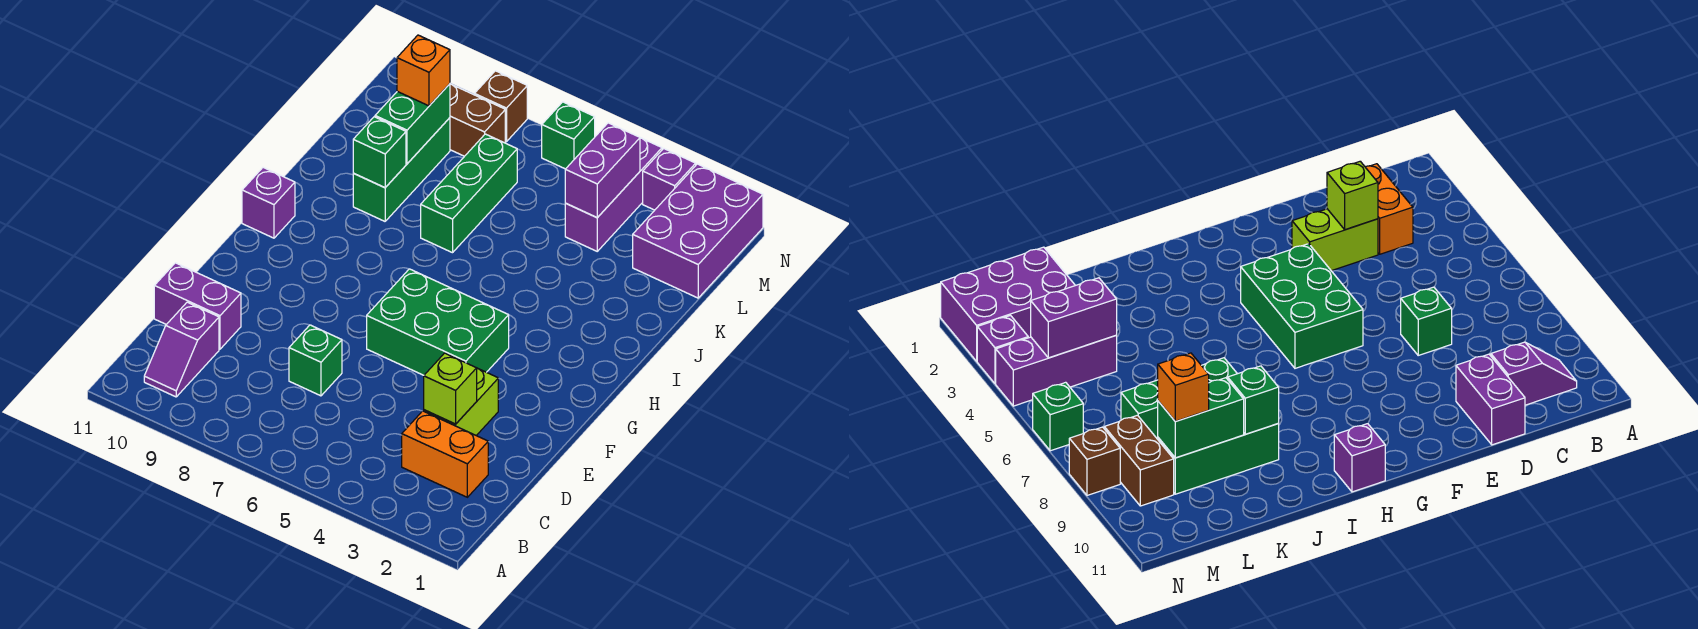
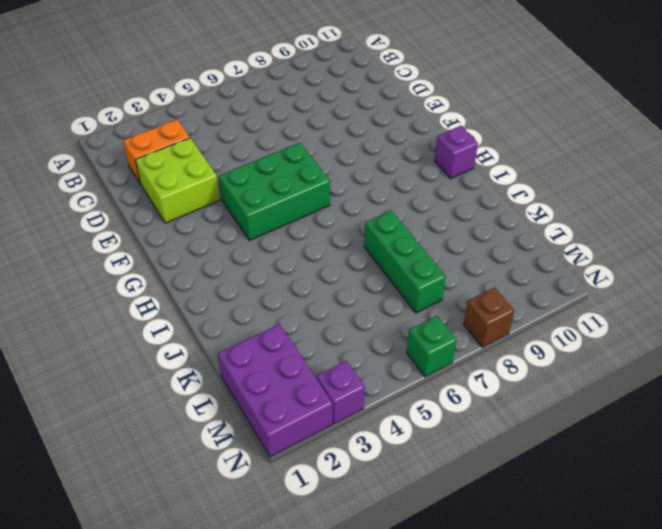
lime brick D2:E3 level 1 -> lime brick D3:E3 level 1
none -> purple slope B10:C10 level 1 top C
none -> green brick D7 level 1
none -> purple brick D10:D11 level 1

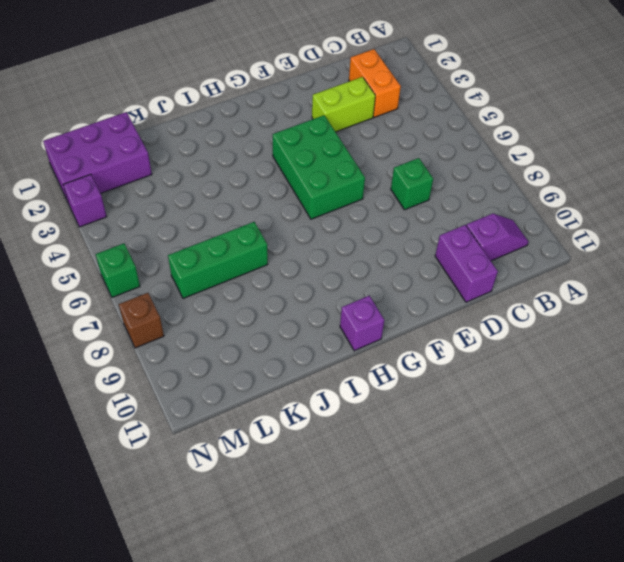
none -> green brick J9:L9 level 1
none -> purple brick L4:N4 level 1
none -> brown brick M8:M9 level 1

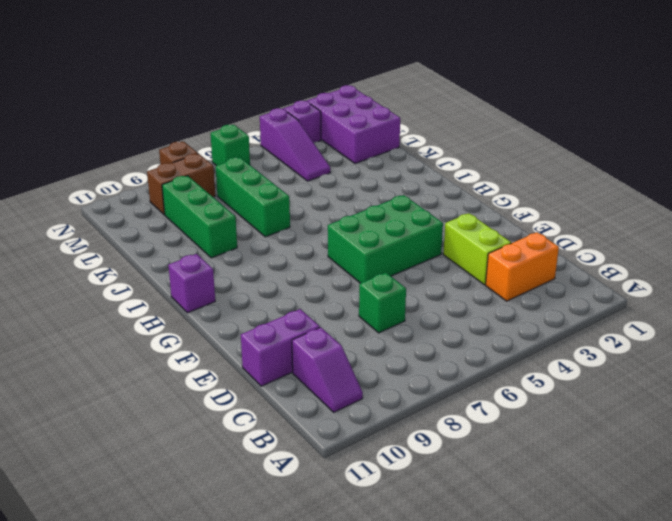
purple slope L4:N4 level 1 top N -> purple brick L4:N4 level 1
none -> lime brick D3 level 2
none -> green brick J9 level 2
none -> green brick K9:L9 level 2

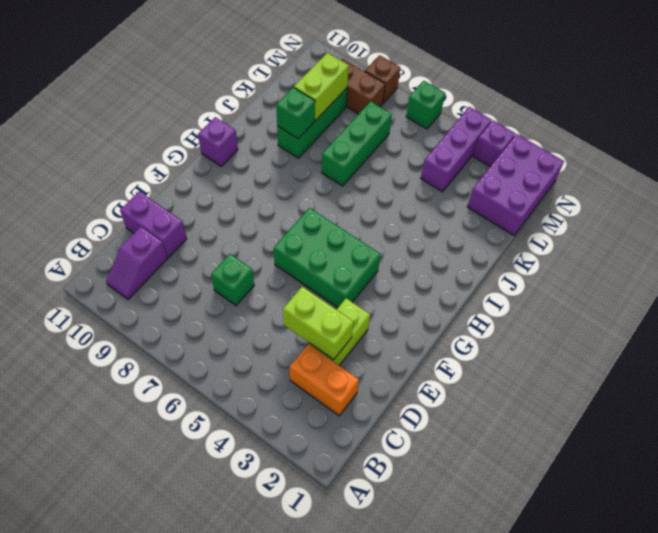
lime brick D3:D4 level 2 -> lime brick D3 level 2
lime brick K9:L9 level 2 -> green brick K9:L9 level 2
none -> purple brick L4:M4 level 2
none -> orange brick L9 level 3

==

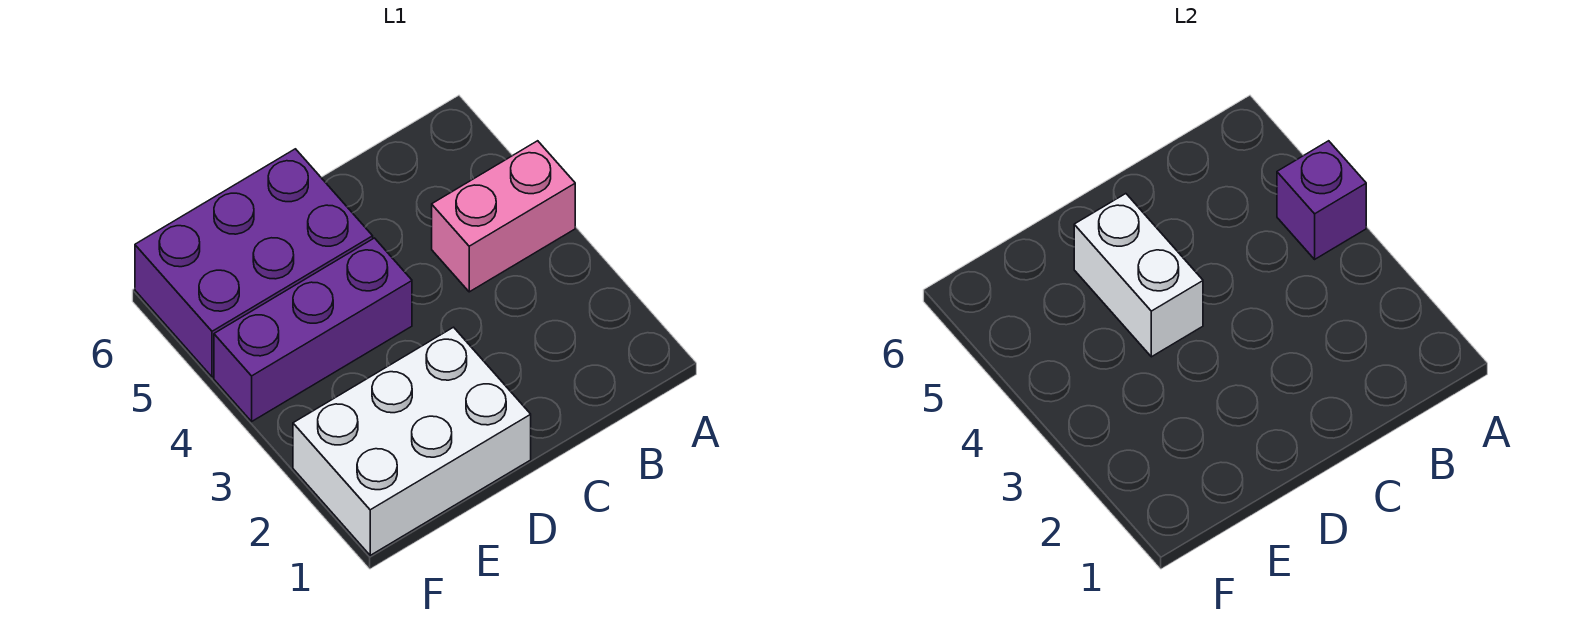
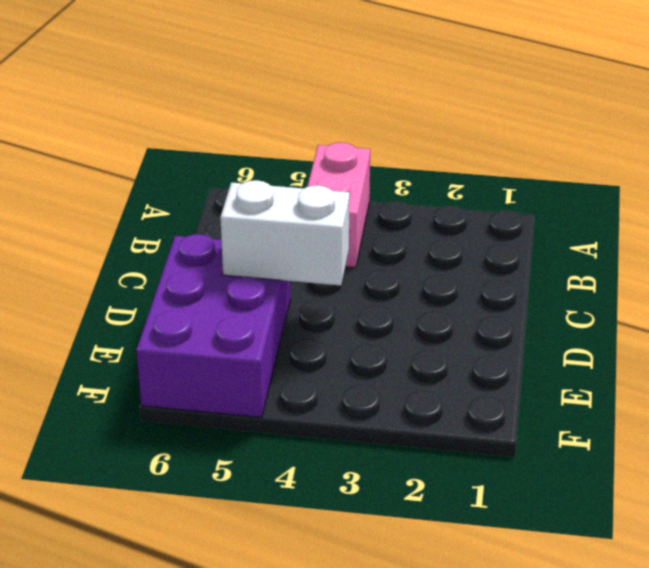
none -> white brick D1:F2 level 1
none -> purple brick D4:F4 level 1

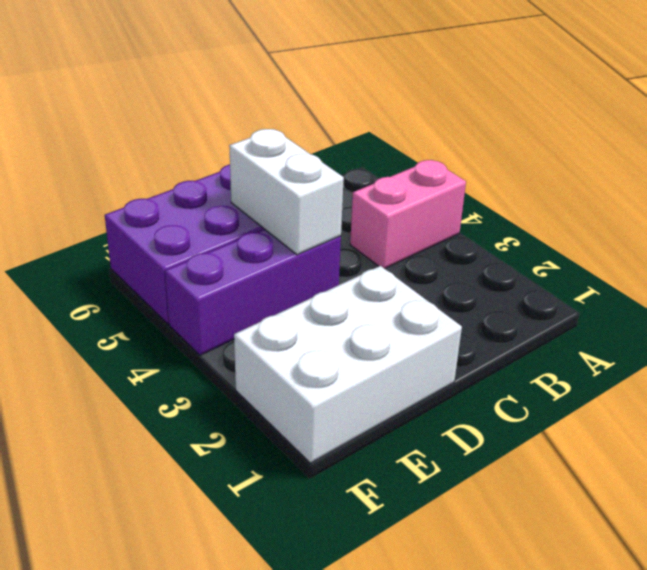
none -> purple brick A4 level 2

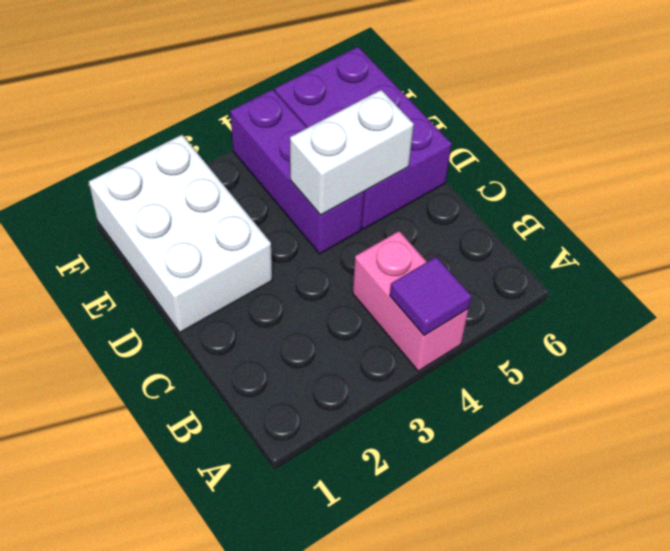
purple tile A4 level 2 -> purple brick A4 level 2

_Problem to solve_:
The answer should consist only of the lines above from the one with "none -> white brick D1:F2 level 1" through the one with "purple tile A4", repeated exactly, with no pictures among them.

_Solved exercise_:
none -> white brick D1:F2 level 1
none -> purple brick D4:F4 level 1

none -> purple brick A4 level 2

purple tile A4 level 2 -> purple brick A4 level 2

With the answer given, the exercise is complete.